◆ The input
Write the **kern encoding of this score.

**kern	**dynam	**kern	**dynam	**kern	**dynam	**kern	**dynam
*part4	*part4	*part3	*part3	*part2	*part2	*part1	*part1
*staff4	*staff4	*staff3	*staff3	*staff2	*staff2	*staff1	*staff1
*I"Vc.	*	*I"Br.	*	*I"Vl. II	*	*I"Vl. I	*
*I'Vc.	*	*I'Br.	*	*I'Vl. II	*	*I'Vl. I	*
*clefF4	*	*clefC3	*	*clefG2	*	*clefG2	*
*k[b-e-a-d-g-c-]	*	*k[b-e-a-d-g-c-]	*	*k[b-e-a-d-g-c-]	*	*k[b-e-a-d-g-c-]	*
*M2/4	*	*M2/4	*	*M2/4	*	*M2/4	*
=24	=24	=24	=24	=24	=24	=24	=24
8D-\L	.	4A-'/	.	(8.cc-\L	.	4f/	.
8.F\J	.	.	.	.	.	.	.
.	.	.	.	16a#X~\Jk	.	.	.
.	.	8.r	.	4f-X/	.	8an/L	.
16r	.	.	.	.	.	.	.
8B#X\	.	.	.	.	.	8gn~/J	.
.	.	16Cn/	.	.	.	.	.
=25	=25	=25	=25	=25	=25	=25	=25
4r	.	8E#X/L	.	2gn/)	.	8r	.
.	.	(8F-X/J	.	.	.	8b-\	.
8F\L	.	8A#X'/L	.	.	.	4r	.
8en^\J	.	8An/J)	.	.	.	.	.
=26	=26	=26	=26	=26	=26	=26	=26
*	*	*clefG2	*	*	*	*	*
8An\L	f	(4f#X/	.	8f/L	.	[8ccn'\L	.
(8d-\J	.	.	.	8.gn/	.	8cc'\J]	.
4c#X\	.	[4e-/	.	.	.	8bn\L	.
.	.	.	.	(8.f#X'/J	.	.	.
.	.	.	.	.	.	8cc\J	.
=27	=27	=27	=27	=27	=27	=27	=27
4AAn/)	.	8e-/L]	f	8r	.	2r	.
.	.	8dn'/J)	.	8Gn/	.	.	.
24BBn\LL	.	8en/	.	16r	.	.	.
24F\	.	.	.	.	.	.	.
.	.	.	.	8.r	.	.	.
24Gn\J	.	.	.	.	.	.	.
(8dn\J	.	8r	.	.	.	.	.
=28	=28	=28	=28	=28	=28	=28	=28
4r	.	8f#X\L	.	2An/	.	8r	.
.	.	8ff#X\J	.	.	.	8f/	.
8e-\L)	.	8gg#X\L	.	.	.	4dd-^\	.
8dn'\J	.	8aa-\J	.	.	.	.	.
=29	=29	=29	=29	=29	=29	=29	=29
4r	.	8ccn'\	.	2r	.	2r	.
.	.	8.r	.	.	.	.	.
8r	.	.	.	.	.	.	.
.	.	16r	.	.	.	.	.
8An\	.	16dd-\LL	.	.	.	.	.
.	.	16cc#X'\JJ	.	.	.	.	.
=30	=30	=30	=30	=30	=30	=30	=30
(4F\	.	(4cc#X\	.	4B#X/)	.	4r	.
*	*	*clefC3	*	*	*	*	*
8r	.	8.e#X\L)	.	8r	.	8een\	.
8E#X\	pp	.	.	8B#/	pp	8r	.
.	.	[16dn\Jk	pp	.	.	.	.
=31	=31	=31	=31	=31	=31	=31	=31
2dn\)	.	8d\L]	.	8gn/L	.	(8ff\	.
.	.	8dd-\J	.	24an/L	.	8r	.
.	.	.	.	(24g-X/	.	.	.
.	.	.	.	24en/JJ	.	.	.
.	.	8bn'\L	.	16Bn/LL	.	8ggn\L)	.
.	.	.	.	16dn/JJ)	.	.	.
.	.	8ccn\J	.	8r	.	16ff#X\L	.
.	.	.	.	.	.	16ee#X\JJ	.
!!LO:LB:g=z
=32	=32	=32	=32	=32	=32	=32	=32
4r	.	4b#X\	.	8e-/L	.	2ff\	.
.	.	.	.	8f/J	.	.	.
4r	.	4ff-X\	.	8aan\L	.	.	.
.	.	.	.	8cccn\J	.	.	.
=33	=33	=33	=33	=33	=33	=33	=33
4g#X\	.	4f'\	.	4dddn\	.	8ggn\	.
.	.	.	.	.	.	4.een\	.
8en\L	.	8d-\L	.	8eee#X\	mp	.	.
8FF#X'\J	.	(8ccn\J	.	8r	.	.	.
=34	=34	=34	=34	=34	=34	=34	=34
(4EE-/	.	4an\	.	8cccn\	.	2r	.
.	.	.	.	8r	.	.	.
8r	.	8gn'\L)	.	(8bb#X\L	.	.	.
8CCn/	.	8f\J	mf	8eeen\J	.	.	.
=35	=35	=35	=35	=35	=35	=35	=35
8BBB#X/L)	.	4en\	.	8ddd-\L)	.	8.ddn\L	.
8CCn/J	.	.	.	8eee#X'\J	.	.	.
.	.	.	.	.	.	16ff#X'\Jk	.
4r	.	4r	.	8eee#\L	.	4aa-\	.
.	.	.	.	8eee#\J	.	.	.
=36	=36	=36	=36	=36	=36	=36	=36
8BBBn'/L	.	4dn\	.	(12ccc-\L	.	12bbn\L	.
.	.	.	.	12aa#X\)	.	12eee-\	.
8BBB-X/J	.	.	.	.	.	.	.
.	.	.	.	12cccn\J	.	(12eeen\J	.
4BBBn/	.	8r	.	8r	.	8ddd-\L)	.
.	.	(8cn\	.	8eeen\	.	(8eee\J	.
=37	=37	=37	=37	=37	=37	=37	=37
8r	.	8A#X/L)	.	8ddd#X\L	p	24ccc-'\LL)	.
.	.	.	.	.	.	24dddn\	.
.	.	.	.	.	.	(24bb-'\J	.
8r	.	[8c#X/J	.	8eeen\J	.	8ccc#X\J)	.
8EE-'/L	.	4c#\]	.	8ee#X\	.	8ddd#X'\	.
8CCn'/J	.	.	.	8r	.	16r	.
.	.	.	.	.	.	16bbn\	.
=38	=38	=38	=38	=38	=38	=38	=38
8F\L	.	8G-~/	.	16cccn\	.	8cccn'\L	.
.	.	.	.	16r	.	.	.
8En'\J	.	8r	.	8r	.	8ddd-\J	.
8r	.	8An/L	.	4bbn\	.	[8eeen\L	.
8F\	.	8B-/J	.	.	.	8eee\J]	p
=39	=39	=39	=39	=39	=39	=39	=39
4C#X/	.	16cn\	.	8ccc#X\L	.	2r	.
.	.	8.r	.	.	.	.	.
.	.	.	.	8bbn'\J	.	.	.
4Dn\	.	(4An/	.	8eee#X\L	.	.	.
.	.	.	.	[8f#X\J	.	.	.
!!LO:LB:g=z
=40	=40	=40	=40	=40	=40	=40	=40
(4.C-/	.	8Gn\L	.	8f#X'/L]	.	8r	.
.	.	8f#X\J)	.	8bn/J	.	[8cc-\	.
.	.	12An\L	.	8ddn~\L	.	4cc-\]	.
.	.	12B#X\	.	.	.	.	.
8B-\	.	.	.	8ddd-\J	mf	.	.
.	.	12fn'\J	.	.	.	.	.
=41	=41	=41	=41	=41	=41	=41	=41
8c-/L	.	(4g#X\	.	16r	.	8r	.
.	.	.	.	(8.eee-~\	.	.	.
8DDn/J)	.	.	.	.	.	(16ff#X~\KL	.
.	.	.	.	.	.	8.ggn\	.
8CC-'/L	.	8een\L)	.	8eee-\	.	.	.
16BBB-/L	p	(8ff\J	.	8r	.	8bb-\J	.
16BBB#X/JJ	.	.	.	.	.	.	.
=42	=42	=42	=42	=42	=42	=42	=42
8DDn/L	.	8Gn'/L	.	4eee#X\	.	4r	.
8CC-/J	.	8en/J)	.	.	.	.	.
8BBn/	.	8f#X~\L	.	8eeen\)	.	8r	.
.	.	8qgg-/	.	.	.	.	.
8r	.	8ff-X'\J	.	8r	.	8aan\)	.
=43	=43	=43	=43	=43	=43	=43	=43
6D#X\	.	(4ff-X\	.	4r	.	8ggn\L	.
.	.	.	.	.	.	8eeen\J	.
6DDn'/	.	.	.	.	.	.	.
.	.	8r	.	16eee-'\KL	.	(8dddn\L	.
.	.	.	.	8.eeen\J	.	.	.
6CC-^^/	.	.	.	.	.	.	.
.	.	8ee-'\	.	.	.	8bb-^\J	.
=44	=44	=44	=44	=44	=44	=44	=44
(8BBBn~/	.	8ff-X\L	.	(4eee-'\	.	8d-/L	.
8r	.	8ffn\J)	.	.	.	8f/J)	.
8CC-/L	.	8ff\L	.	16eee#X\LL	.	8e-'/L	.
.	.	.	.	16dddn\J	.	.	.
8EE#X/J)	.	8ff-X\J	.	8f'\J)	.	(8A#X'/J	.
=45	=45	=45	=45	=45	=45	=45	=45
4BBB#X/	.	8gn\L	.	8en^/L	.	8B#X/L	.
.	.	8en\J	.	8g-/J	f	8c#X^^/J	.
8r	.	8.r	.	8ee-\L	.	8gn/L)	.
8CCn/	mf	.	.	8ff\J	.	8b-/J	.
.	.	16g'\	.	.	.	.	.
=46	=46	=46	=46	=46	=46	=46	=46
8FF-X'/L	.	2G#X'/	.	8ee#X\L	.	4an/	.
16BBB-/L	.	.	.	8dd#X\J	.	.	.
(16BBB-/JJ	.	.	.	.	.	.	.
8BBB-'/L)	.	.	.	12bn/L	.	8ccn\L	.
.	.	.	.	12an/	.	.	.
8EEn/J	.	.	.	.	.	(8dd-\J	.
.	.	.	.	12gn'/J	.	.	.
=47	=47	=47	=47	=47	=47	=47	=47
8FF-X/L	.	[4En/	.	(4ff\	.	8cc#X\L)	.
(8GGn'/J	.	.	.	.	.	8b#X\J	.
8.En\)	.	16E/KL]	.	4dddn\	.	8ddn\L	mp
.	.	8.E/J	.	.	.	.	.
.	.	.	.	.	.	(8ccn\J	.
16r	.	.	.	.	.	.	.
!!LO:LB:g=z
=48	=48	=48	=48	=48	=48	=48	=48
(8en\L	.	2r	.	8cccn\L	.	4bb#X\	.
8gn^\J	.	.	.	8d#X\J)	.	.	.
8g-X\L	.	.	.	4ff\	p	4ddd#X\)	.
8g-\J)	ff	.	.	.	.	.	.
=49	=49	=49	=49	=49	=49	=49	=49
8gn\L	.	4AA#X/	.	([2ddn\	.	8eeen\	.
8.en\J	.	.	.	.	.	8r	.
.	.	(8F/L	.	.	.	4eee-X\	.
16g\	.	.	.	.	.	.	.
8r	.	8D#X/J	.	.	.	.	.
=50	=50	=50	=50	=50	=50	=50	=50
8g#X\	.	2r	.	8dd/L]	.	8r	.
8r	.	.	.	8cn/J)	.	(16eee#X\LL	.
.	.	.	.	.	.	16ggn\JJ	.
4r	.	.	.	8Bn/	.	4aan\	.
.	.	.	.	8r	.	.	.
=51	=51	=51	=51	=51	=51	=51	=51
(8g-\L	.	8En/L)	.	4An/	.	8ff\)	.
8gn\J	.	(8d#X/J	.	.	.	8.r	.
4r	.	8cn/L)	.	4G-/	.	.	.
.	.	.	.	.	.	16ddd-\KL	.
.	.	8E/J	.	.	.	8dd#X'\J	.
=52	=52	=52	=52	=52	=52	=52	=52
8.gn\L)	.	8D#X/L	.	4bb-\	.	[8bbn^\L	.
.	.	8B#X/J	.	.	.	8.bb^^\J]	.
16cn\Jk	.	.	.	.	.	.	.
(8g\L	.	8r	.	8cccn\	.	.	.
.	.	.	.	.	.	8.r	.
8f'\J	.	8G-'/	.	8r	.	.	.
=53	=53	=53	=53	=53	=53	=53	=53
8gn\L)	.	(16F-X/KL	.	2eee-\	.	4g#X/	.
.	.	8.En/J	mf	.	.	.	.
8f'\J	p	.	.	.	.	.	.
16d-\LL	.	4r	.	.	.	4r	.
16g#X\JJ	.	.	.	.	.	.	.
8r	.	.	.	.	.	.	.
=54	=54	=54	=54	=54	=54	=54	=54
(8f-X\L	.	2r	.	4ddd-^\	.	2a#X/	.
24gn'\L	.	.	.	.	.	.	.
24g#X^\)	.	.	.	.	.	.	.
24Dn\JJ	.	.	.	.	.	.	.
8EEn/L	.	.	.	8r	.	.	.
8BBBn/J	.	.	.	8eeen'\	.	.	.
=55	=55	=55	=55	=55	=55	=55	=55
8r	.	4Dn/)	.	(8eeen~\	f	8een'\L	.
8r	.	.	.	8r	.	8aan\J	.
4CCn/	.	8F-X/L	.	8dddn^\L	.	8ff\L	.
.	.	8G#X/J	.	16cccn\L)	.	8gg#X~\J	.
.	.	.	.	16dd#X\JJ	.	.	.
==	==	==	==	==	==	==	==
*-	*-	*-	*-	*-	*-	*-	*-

◆ Exercise goal
Which lines in the records above contain the string "kern"? Pick out each one and copy it in full.

◆ Expected answer
Write the **kern encoding of this score.
**kern	**dynam	**kern	**dynam	**kern	**dynam	**kern	**dynam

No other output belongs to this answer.